**Description of the task**: Only the lines below from the one with "green brick B5:B6" through the one with "purple tile E8" are to be written out, exactly and without any images.

**Input for this task**:
>>>
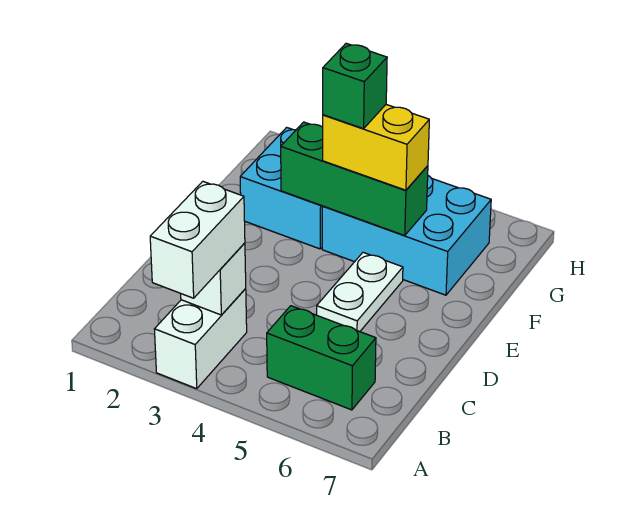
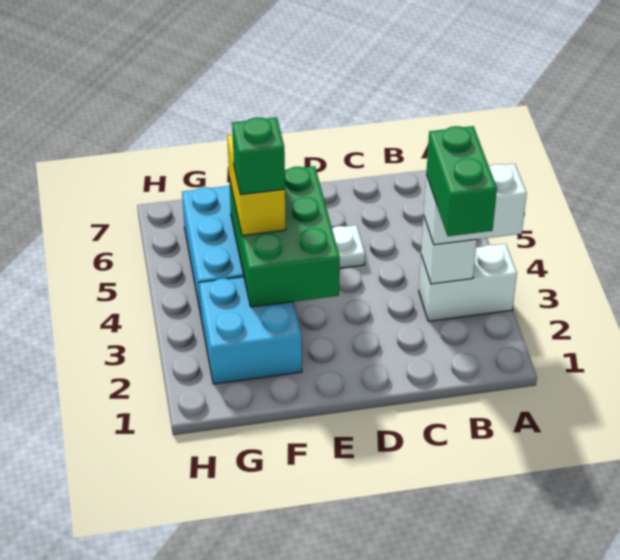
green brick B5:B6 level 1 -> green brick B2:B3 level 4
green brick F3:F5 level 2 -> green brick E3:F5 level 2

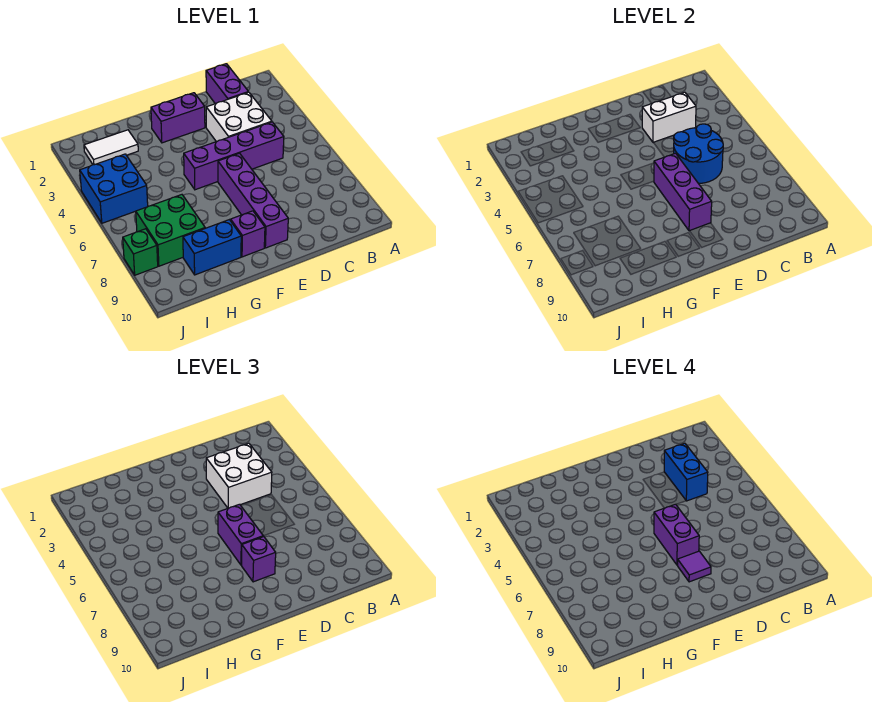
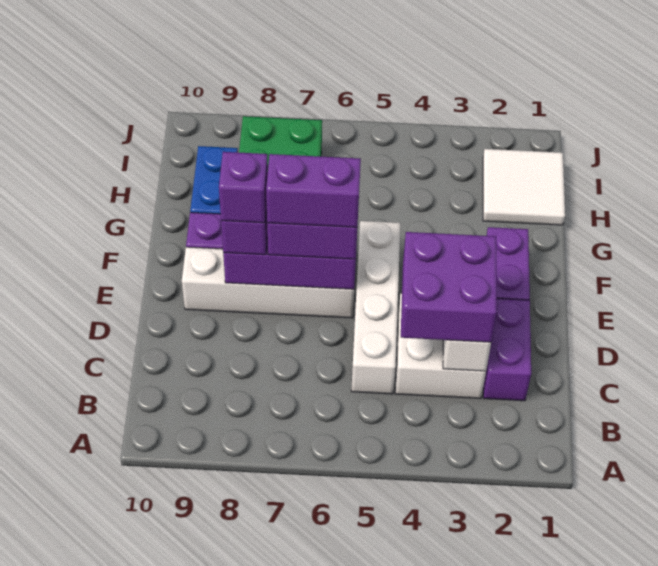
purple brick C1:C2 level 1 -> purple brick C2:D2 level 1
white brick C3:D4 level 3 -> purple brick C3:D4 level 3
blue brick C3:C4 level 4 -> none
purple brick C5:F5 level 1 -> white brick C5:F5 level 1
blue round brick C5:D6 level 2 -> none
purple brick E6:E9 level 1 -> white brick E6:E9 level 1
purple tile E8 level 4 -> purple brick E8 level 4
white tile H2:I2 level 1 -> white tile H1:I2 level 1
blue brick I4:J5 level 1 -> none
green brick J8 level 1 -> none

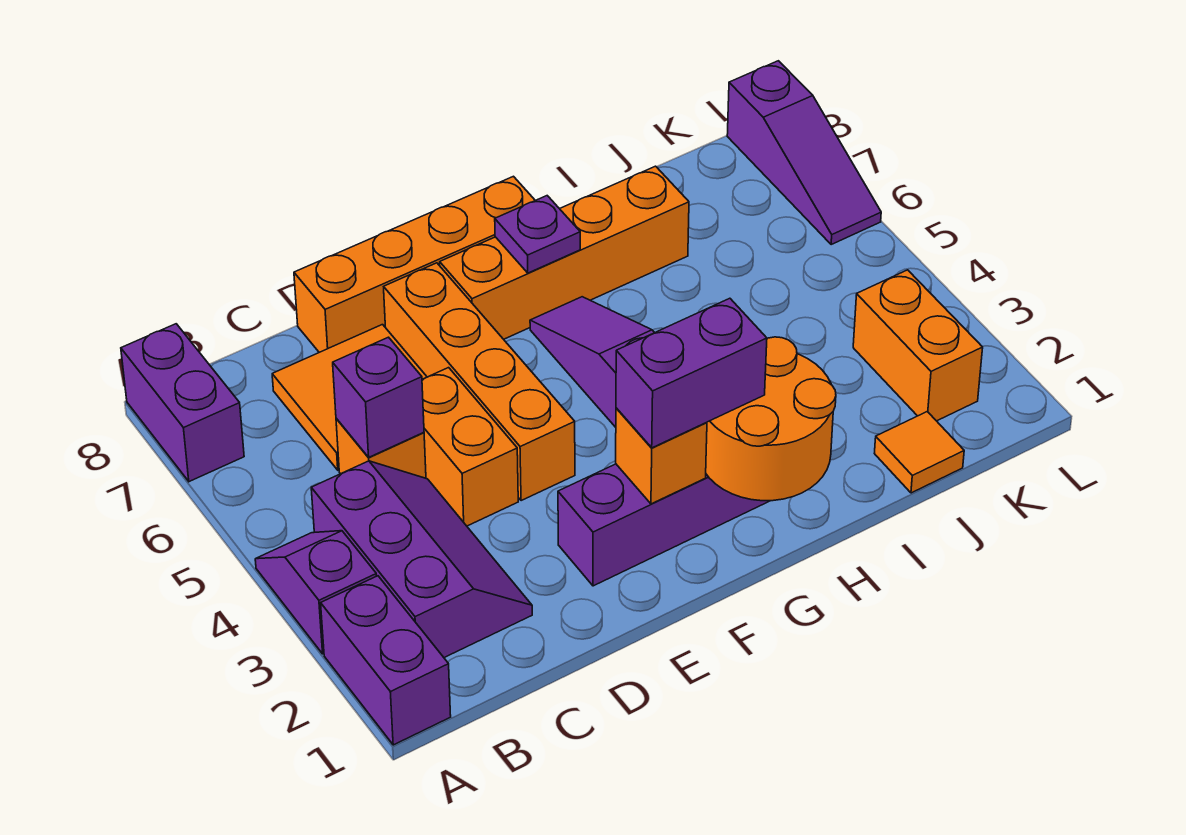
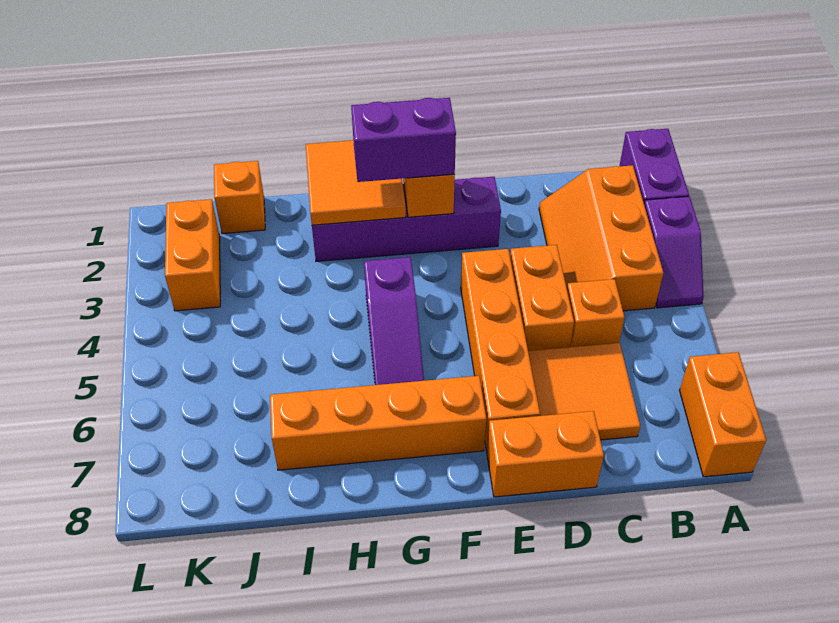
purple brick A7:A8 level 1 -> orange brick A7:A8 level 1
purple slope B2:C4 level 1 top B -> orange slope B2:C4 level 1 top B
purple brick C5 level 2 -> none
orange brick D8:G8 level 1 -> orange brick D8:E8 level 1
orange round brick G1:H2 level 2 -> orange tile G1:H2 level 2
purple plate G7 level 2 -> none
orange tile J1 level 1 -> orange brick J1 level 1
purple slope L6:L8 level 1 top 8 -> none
<<<
>>>
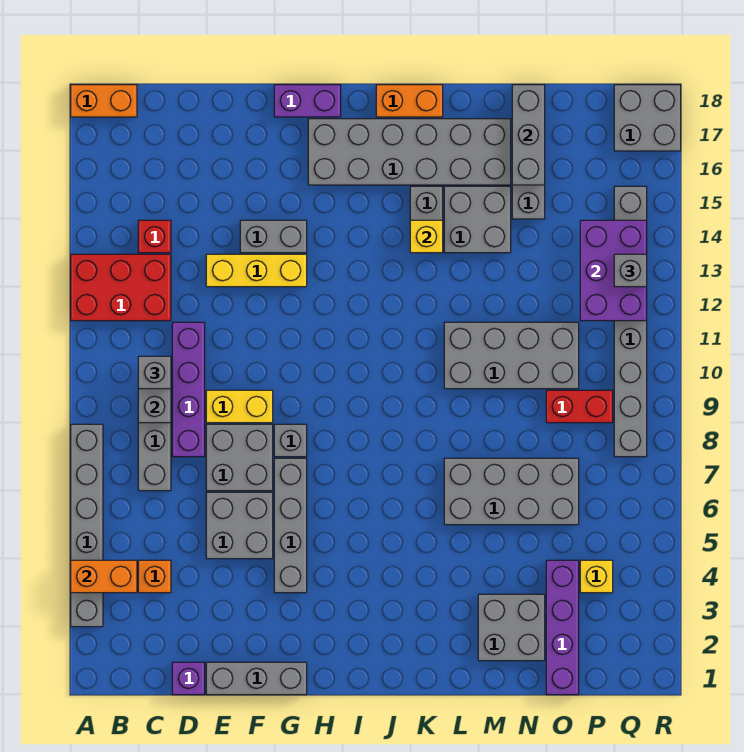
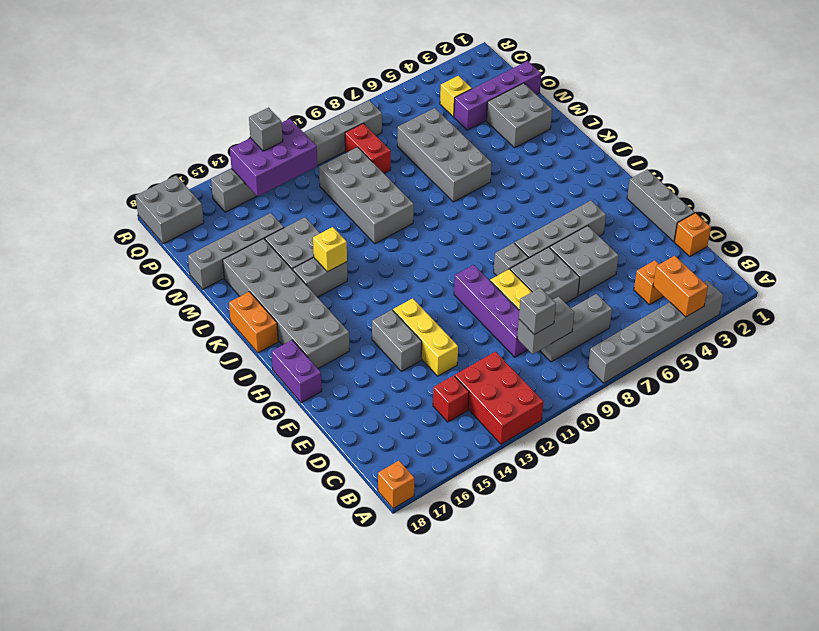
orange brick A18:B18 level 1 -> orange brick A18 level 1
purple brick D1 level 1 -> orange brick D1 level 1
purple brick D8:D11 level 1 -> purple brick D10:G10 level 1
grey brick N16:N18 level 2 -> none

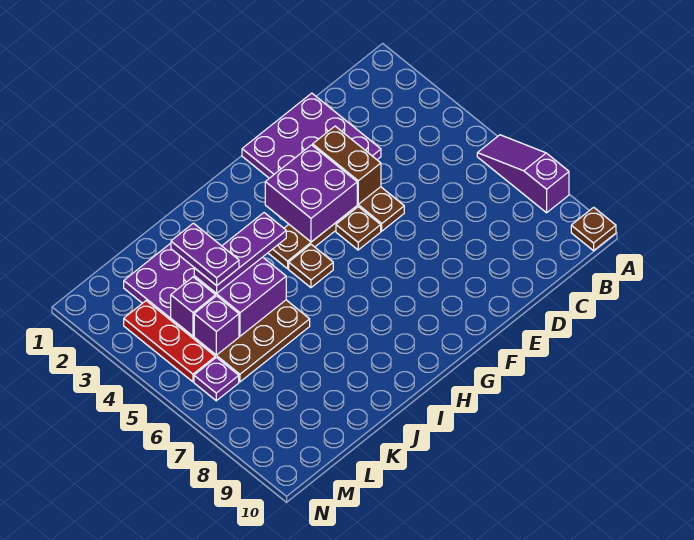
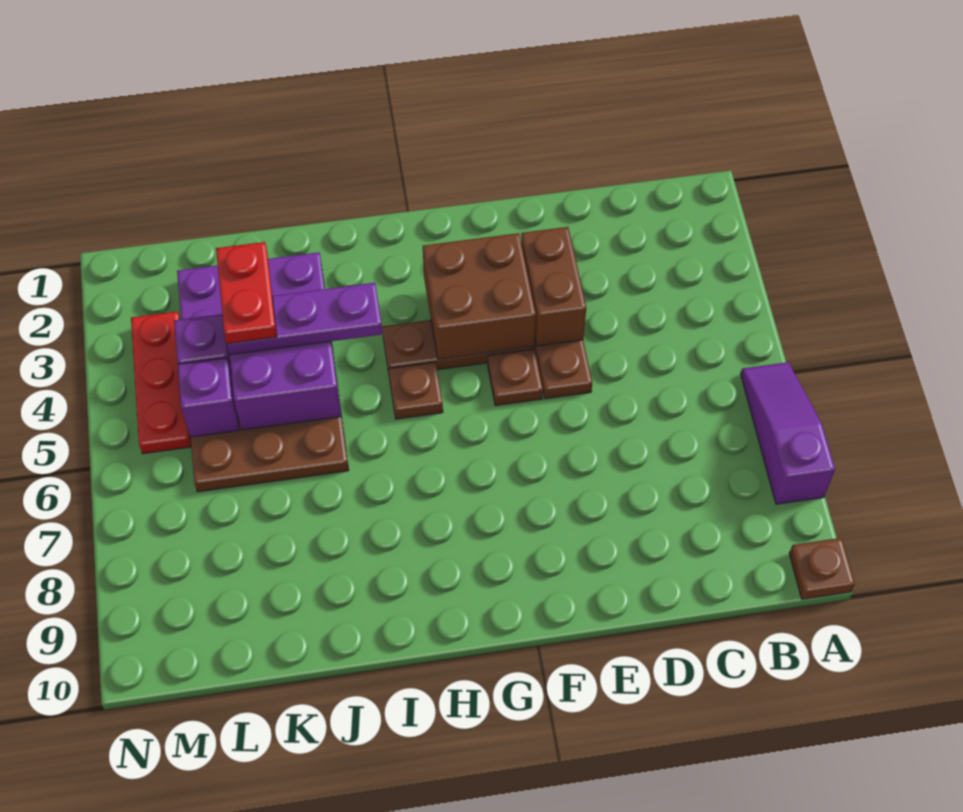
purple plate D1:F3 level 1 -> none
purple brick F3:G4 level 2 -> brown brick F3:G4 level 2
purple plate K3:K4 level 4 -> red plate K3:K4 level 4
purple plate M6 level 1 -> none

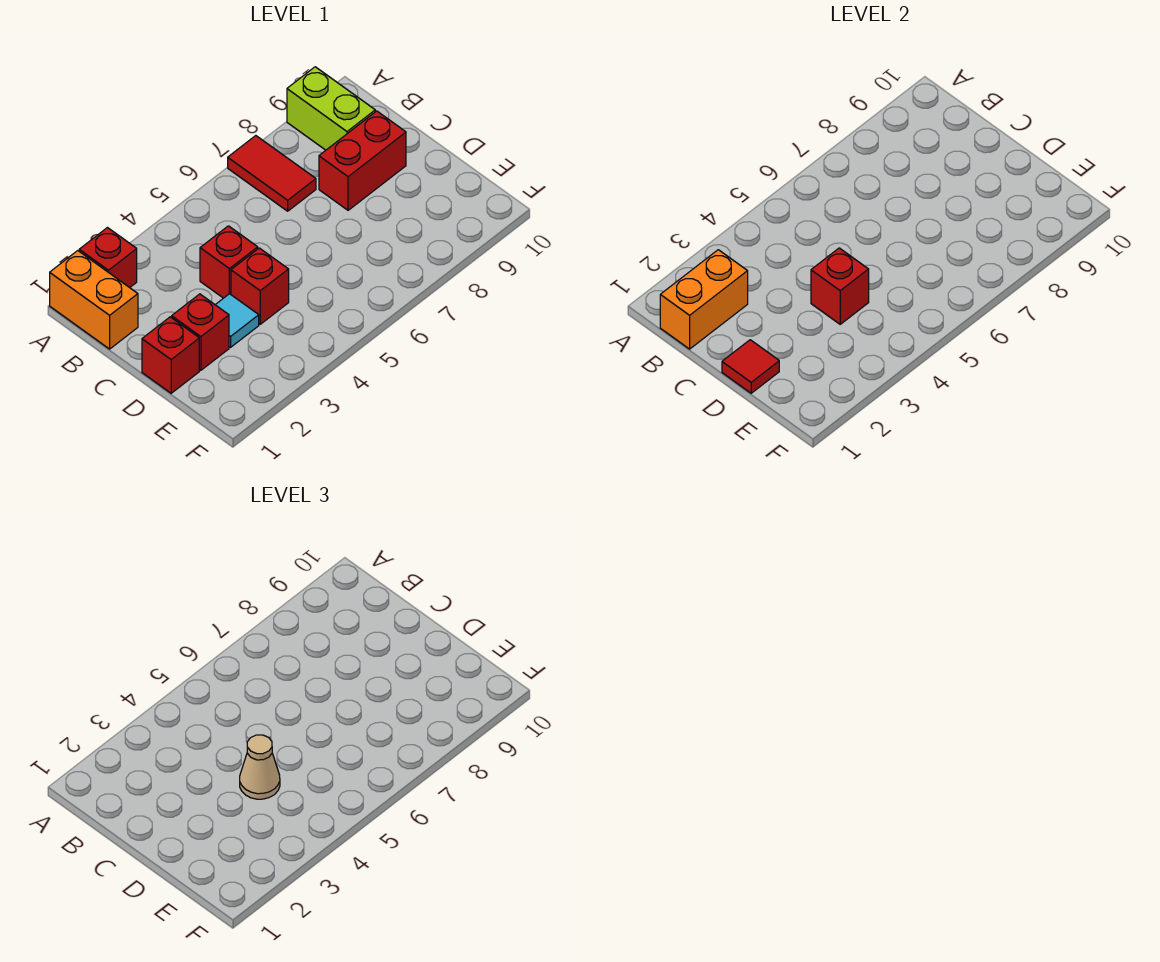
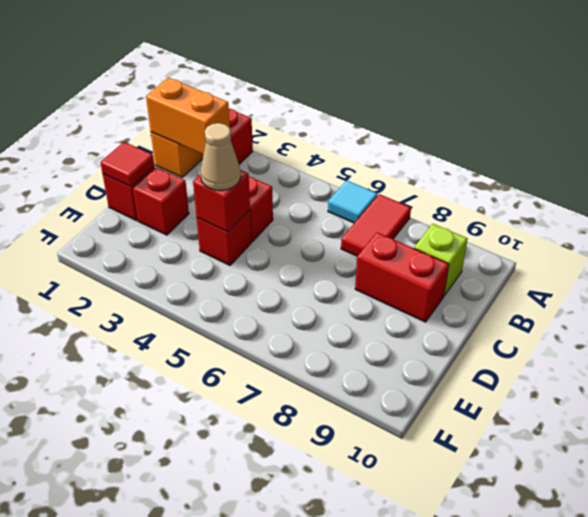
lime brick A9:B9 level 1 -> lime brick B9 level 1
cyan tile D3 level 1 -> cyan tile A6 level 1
<<<
>>>
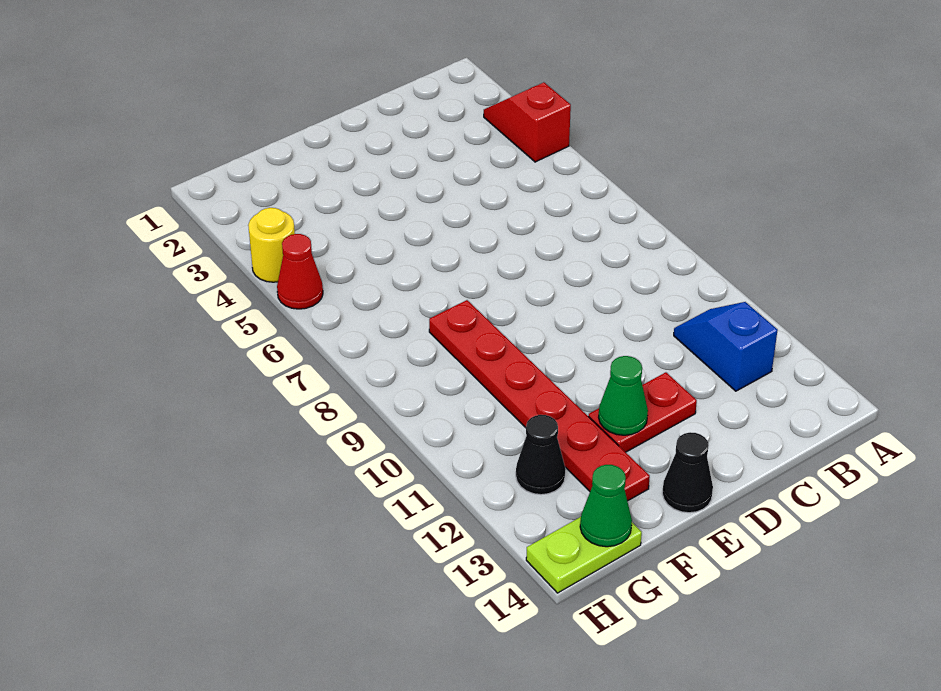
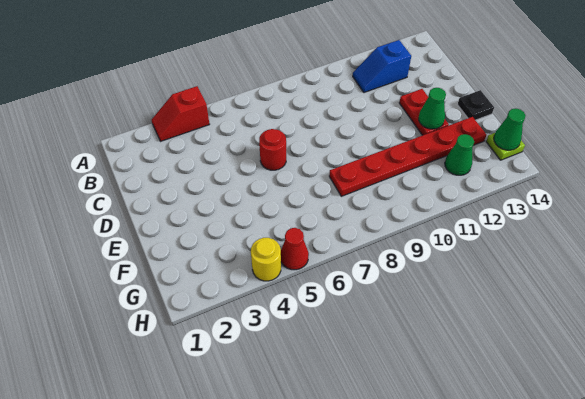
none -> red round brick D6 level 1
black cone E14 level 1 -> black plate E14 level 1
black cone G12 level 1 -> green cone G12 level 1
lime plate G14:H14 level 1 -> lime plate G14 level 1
<<<
**Worked solution**:
green brick B5:B6 level 1 -> green brick B2:B3 level 4
green brick F3:F5 level 2 -> green brick E3:F5 level 2

purple brick C1:C2 level 1 -> purple brick C2:D2 level 1
white brick C3:D4 level 3 -> purple brick C3:D4 level 3
blue brick C3:C4 level 4 -> none
purple brick C5:F5 level 1 -> white brick C5:F5 level 1
blue round brick C5:D6 level 2 -> none
purple brick E6:E9 level 1 -> white brick E6:E9 level 1
purple tile E8 level 4 -> purple brick E8 level 4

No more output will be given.